What the task requires:
Your job is to copy every record exactly.

Stored records:
Segment Open

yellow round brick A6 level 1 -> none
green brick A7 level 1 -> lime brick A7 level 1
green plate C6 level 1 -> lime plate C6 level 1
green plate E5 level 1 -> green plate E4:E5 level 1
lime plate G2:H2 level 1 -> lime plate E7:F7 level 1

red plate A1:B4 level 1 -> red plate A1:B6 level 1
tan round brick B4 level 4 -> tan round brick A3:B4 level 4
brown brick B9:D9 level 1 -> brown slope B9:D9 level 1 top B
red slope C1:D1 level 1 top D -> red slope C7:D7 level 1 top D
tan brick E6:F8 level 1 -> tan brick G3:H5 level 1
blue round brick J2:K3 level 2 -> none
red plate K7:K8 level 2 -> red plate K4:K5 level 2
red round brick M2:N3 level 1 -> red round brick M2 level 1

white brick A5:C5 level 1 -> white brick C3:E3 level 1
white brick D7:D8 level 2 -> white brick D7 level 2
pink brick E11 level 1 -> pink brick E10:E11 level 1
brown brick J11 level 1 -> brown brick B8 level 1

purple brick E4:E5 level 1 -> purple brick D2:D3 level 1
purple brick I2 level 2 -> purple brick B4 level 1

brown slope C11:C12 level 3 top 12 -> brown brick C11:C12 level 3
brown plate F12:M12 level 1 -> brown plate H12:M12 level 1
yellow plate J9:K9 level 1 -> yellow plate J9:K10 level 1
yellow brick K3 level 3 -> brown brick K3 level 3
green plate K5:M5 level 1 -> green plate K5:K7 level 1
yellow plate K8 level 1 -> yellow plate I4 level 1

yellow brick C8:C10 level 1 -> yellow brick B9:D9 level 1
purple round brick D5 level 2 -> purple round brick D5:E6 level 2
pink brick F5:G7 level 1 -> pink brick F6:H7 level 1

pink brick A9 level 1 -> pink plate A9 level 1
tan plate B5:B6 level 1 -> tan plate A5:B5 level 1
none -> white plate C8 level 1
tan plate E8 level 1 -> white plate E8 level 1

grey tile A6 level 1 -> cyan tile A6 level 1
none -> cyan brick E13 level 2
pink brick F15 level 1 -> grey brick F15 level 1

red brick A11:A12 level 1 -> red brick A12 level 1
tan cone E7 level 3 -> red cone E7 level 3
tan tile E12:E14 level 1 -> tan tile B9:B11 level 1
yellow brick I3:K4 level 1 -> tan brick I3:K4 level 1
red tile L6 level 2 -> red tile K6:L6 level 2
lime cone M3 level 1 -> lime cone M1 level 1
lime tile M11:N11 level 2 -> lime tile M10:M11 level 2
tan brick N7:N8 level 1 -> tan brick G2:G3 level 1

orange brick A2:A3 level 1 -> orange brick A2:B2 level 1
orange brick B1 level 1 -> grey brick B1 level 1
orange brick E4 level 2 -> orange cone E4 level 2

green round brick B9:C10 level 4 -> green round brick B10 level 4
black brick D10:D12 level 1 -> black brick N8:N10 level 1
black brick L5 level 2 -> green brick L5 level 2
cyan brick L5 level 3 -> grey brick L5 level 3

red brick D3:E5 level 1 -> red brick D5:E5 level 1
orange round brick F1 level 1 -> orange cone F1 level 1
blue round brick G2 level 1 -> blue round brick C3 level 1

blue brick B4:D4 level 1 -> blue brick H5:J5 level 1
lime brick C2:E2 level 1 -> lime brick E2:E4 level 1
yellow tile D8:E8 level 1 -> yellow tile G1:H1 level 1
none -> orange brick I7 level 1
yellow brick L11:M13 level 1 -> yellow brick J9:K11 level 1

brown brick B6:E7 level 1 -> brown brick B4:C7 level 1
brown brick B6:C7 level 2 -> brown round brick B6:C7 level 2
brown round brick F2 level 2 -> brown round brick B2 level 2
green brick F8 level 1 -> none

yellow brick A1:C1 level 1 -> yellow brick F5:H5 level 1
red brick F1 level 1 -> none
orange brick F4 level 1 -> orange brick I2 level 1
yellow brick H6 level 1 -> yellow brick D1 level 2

Segment Closed

Result below:
yellow round brick A6 level 1 -> none
green brick A7 level 1 -> lime brick A7 level 1
green plate C6 level 1 -> lime plate C6 level 1
green plate E5 level 1 -> green plate E4:E5 level 1
lime plate G2:H2 level 1 -> lime plate E7:F7 level 1

red plate A1:B4 level 1 -> red plate A1:B6 level 1
tan round brick B4 level 4 -> tan round brick A3:B4 level 4
brown brick B9:D9 level 1 -> brown slope B9:D9 level 1 top B
red slope C1:D1 level 1 top D -> red slope C7:D7 level 1 top D
tan brick E6:F8 level 1 -> tan brick G3:H5 level 1
blue round brick J2:K3 level 2 -> none
red plate K7:K8 level 2 -> red plate K4:K5 level 2
red round brick M2:N3 level 1 -> red round brick M2 level 1

white brick A5:C5 level 1 -> white brick C3:E3 level 1
white brick D7:D8 level 2 -> white brick D7 level 2
pink brick E11 level 1 -> pink brick E10:E11 level 1
brown brick J11 level 1 -> brown brick B8 level 1

purple brick E4:E5 level 1 -> purple brick D2:D3 level 1
purple brick I2 level 2 -> purple brick B4 level 1

brown slope C11:C12 level 3 top 12 -> brown brick C11:C12 level 3
brown plate F12:M12 level 1 -> brown plate H12:M12 level 1
yellow plate J9:K9 level 1 -> yellow plate J9:K10 level 1
yellow brick K3 level 3 -> brown brick K3 level 3
green plate K5:M5 level 1 -> green plate K5:K7 level 1
yellow plate K8 level 1 -> yellow plate I4 level 1

yellow brick C8:C10 level 1 -> yellow brick B9:D9 level 1
purple round brick D5 level 2 -> purple round brick D5:E6 level 2
pink brick F5:G7 level 1 -> pink brick F6:H7 level 1

pink brick A9 level 1 -> pink plate A9 level 1
tan plate B5:B6 level 1 -> tan plate A5:B5 level 1
none -> white plate C8 level 1
tan plate E8 level 1 -> white plate E8 level 1

grey tile A6 level 1 -> cyan tile A6 level 1
none -> cyan brick E13 level 2
pink brick F15 level 1 -> grey brick F15 level 1

red brick A11:A12 level 1 -> red brick A12 level 1
tan cone E7 level 3 -> red cone E7 level 3
tan tile E12:E14 level 1 -> tan tile B9:B11 level 1
yellow brick I3:K4 level 1 -> tan brick I3:K4 level 1
red tile L6 level 2 -> red tile K6:L6 level 2
lime cone M3 level 1 -> lime cone M1 level 1
lime tile M11:N11 level 2 -> lime tile M10:M11 level 2
tan brick N7:N8 level 1 -> tan brick G2:G3 level 1

orange brick A2:A3 level 1 -> orange brick A2:B2 level 1
orange brick B1 level 1 -> grey brick B1 level 1
orange brick E4 level 2 -> orange cone E4 level 2

green round brick B9:C10 level 4 -> green round brick B10 level 4
black brick D10:D12 level 1 -> black brick N8:N10 level 1
black brick L5 level 2 -> green brick L5 level 2
cyan brick L5 level 3 -> grey brick L5 level 3

red brick D3:E5 level 1 -> red brick D5:E5 level 1
orange round brick F1 level 1 -> orange cone F1 level 1
blue round brick G2 level 1 -> blue round brick C3 level 1

blue brick B4:D4 level 1 -> blue brick H5:J5 level 1
lime brick C2:E2 level 1 -> lime brick E2:E4 level 1
yellow tile D8:E8 level 1 -> yellow tile G1:H1 level 1
none -> orange brick I7 level 1
yellow brick L11:M13 level 1 -> yellow brick J9:K11 level 1

brown brick B6:E7 level 1 -> brown brick B4:C7 level 1
brown brick B6:C7 level 2 -> brown round brick B6:C7 level 2
brown round brick F2 level 2 -> brown round brick B2 level 2
green brick F8 level 1 -> none

yellow brick A1:C1 level 1 -> yellow brick F5:H5 level 1
red brick F1 level 1 -> none
orange brick F4 level 1 -> orange brick I2 level 1
yellow brick H6 level 1 -> yellow brick D1 level 2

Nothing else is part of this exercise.